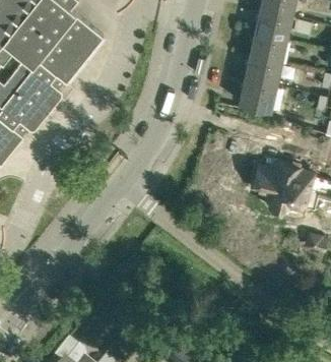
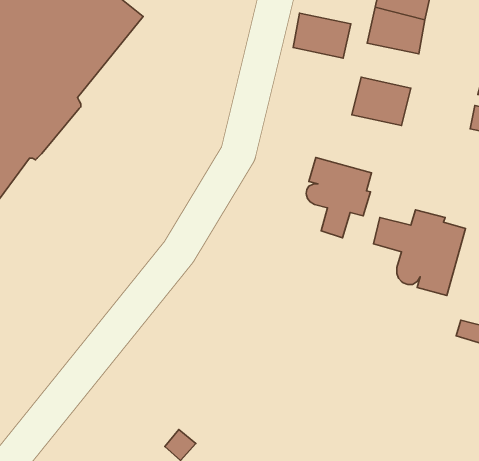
building: [246,53,283,82] -> [293,13,351,58]
building: none -> [306,157,371,238]

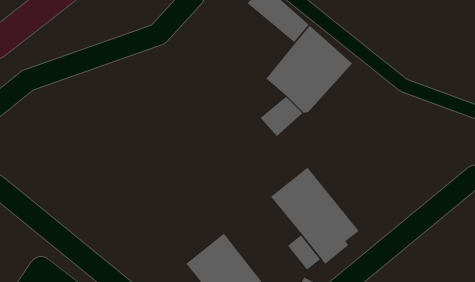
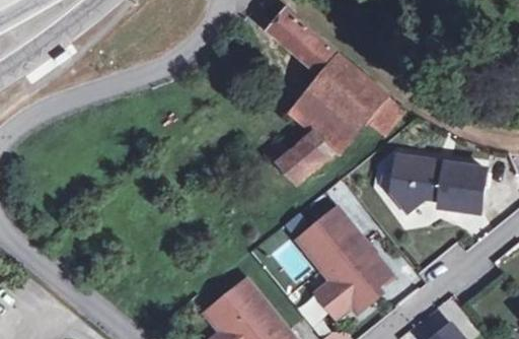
building: none -> [391,156,484,211]

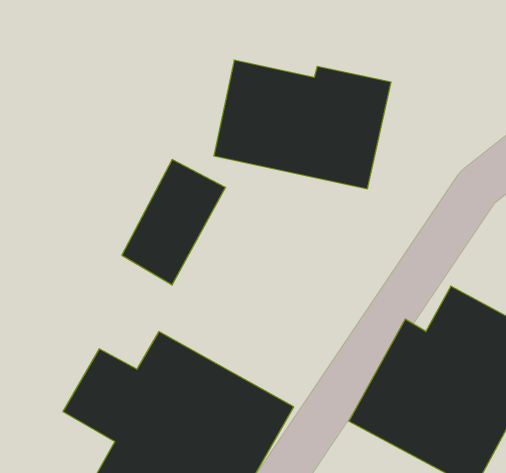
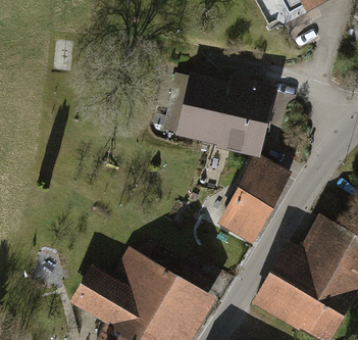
building: [122,159,226,285] -> [222,160,290,242]

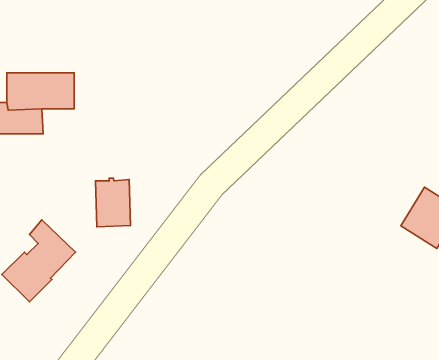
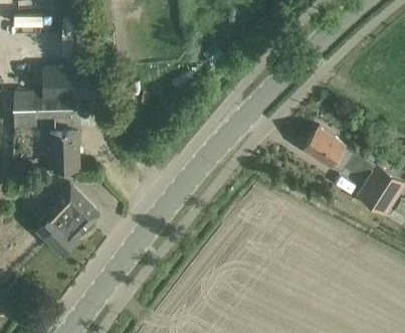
building: none -> [301,127,355,174]
building: [96,178,130,227] -> [49,133,77,172]

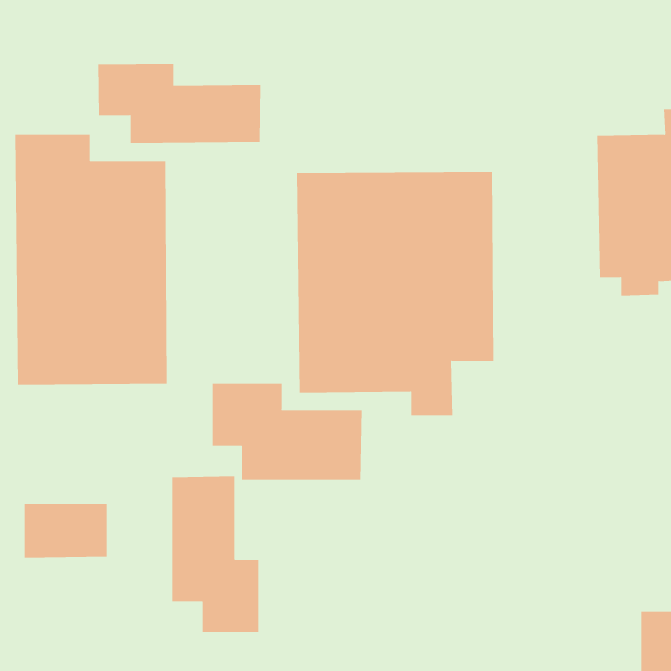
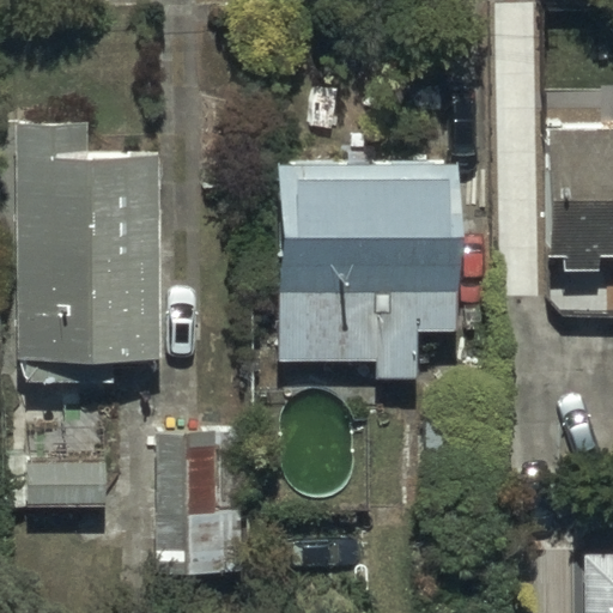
building: [98,63,261,144] -> none
building: [212,383,362,481] -> none

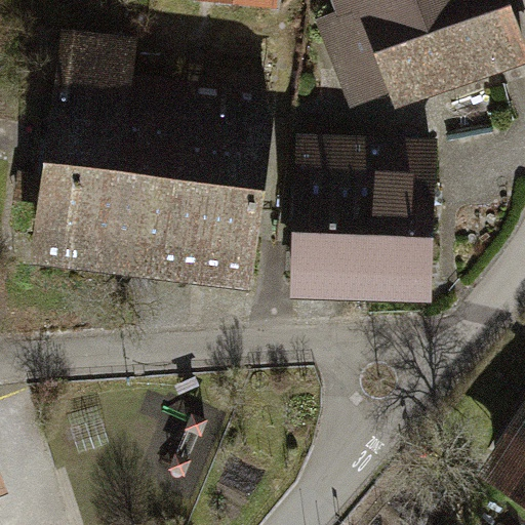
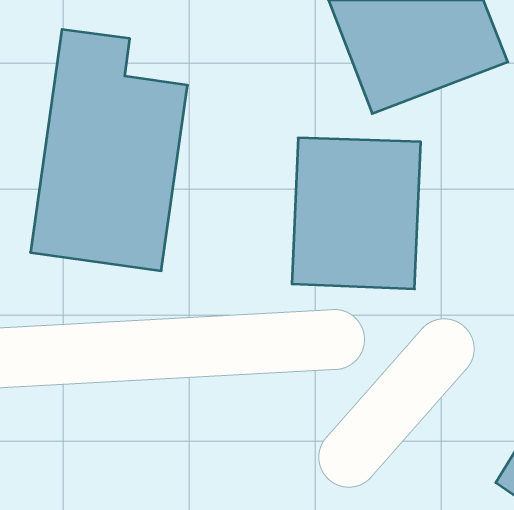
building: [167,94,275,292] -> none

——————

EXERCISE OBJECTIVE =>
The answer must consist solely of the lines from the line containing "building: none -> [306,157,371,238]" to the end of the data, reproduced exactly, with every picture left out.

ANSWER TO THIS EXERCISE =>
building: none -> [306,157,371,238]

building: none -> [391,156,484,211]

building: [122,159,226,285] -> [222,160,290,242]

building: none -> [301,127,355,174]
building: [96,178,130,227] -> [49,133,77,172]

building: [98,63,261,144] -> none
building: [212,383,362,481] -> none

building: [167,94,275,292] -> none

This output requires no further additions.